From the line containing "lime brick N4:N6" down to the line containing "blue round brick H1" in the records below, reproduce every line exactly, ends included, and omit all others.

**Extracted records**

* * *

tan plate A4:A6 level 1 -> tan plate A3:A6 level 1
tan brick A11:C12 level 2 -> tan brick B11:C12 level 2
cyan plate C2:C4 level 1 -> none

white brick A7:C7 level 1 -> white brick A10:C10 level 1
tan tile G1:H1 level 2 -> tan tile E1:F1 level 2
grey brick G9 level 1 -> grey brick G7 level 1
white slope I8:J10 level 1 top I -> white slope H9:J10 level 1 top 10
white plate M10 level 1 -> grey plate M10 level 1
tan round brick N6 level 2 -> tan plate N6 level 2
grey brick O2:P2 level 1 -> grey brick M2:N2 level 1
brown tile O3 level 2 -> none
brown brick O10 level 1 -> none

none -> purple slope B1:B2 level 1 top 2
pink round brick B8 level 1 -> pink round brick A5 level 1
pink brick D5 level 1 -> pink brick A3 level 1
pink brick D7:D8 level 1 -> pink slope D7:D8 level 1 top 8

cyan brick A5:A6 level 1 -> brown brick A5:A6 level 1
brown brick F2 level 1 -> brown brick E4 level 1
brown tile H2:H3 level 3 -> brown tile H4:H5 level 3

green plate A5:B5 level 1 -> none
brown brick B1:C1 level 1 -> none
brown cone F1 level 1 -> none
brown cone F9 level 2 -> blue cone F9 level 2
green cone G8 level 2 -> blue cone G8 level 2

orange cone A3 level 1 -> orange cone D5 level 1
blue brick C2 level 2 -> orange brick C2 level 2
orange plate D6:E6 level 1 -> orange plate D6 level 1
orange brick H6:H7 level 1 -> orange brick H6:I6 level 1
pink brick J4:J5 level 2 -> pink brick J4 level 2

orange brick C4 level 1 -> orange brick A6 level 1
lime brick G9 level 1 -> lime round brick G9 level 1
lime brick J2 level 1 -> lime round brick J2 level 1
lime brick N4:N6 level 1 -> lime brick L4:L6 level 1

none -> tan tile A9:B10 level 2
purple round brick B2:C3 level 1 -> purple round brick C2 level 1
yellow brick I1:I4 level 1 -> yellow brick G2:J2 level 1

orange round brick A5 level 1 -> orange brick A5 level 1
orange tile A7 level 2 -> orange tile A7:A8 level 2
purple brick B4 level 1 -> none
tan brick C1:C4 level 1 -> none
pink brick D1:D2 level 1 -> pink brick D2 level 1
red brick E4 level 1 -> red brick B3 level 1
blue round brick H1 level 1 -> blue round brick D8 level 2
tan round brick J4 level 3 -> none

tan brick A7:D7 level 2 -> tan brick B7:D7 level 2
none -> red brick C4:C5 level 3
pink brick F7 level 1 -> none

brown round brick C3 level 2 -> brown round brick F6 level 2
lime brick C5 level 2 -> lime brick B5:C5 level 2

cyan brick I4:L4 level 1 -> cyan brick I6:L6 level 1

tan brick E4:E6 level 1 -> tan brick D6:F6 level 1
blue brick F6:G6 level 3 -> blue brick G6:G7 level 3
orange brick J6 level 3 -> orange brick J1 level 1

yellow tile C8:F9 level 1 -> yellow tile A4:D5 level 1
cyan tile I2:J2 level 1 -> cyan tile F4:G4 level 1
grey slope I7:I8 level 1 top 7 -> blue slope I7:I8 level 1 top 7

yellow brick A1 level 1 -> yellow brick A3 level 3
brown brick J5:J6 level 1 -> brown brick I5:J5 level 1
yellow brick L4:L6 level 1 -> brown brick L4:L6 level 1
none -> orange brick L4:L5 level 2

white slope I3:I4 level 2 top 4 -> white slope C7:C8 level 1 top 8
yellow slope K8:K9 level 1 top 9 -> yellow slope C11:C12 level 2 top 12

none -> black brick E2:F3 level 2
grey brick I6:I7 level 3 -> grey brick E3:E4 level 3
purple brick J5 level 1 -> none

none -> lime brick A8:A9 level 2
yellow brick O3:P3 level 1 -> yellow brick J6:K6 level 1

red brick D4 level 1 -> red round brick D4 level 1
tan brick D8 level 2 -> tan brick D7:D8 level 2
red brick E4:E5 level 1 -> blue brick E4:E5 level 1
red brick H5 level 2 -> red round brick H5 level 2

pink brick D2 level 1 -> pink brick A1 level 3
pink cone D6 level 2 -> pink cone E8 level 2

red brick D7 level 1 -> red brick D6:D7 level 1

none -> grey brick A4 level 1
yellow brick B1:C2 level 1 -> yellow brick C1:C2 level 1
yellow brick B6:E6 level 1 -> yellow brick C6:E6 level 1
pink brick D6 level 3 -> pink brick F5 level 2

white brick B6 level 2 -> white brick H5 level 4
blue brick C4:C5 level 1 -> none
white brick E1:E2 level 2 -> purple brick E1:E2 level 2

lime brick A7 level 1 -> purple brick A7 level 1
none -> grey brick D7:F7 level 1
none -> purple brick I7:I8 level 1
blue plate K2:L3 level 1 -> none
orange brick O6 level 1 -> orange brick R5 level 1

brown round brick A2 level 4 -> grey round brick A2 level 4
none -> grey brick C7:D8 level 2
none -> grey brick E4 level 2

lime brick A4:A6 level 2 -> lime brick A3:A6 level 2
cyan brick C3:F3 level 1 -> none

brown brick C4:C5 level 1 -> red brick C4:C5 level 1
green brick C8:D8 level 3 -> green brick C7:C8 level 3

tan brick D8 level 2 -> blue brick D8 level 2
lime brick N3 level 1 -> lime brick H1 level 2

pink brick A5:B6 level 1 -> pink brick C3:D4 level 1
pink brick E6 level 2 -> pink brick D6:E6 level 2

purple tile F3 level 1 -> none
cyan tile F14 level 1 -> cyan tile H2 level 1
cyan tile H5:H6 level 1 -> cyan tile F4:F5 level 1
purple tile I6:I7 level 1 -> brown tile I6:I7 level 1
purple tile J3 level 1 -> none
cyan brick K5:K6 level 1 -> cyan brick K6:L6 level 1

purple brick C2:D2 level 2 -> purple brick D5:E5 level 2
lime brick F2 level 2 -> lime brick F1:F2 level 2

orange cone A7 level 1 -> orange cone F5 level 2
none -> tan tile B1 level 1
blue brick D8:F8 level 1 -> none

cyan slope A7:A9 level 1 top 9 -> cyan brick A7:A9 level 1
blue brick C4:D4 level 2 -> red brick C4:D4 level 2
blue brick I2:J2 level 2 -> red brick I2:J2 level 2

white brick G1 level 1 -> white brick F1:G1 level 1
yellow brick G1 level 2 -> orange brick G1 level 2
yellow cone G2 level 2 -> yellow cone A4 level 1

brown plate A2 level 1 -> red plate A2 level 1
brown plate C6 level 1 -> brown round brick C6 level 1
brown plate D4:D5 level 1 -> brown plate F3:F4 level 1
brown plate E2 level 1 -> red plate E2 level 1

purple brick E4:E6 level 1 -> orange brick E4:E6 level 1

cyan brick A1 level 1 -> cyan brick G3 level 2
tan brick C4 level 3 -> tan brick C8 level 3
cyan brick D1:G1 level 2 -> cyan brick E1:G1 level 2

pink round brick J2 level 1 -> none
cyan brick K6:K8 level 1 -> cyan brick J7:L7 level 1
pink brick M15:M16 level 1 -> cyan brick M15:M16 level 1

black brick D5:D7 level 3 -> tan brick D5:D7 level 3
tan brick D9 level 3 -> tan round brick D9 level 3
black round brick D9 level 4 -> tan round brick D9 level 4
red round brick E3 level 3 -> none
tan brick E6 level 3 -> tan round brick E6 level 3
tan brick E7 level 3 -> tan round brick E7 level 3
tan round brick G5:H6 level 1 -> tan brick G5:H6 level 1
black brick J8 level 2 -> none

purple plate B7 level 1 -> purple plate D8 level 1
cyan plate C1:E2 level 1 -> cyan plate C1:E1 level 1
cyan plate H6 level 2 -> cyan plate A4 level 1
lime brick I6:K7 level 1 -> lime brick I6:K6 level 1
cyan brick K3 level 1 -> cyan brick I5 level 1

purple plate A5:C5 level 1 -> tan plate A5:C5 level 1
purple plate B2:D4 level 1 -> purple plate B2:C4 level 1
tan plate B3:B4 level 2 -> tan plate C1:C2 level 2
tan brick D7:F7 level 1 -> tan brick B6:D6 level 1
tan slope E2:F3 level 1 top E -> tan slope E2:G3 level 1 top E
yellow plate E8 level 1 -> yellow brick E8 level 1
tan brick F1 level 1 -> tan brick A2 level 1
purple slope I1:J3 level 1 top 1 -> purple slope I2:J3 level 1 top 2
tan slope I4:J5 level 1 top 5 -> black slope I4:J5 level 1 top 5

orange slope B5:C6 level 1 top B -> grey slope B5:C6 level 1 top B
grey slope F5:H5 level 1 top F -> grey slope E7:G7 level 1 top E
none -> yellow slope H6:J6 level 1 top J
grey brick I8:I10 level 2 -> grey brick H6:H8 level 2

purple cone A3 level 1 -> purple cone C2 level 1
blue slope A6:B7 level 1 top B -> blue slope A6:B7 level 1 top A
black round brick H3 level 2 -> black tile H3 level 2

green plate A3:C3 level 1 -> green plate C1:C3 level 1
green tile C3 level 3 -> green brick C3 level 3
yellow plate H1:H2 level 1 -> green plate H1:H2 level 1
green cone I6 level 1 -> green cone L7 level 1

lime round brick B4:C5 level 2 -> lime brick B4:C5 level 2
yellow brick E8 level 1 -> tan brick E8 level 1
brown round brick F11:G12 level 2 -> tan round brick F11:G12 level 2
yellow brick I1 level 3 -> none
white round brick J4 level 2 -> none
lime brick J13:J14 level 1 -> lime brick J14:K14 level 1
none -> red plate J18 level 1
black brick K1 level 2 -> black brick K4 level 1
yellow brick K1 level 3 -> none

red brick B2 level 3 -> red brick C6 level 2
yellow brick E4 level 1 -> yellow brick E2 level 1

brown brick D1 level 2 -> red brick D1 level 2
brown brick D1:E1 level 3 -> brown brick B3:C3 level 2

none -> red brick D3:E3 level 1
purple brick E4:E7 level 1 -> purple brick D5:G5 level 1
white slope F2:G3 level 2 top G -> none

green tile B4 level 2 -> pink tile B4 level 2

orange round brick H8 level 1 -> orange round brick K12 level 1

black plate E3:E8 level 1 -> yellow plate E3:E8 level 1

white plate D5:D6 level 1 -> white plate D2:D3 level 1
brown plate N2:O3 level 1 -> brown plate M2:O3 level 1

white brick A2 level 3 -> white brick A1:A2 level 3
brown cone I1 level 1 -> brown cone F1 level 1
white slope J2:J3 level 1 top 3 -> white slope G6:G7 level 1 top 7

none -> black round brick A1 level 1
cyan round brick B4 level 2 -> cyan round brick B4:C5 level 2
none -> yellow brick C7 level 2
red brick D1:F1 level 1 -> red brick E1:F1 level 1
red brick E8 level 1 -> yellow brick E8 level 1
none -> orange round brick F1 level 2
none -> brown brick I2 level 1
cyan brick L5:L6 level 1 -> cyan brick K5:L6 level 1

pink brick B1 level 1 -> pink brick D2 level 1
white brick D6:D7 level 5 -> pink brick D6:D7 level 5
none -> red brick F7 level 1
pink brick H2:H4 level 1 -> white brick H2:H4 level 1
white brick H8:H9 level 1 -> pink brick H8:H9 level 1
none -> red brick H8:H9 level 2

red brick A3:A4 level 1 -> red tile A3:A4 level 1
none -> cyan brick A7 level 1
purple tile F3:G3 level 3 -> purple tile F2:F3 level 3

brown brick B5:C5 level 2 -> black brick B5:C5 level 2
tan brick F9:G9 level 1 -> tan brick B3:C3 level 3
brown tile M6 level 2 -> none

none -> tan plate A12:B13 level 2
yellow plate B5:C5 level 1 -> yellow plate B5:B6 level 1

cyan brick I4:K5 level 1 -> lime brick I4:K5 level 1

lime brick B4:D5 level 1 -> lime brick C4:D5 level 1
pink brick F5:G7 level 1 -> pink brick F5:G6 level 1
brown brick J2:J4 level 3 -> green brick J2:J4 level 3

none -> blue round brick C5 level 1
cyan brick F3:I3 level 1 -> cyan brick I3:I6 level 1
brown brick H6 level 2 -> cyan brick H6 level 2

* * *

**Finished task**
lime brick N4:N6 level 1 -> lime brick L4:L6 level 1

none -> tan tile A9:B10 level 2
purple round brick B2:C3 level 1 -> purple round brick C2 level 1
yellow brick I1:I4 level 1 -> yellow brick G2:J2 level 1

orange round brick A5 level 1 -> orange brick A5 level 1
orange tile A7 level 2 -> orange tile A7:A8 level 2
purple brick B4 level 1 -> none
tan brick C1:C4 level 1 -> none
pink brick D1:D2 level 1 -> pink brick D2 level 1
red brick E4 level 1 -> red brick B3 level 1
blue round brick H1 level 1 -> blue round brick D8 level 2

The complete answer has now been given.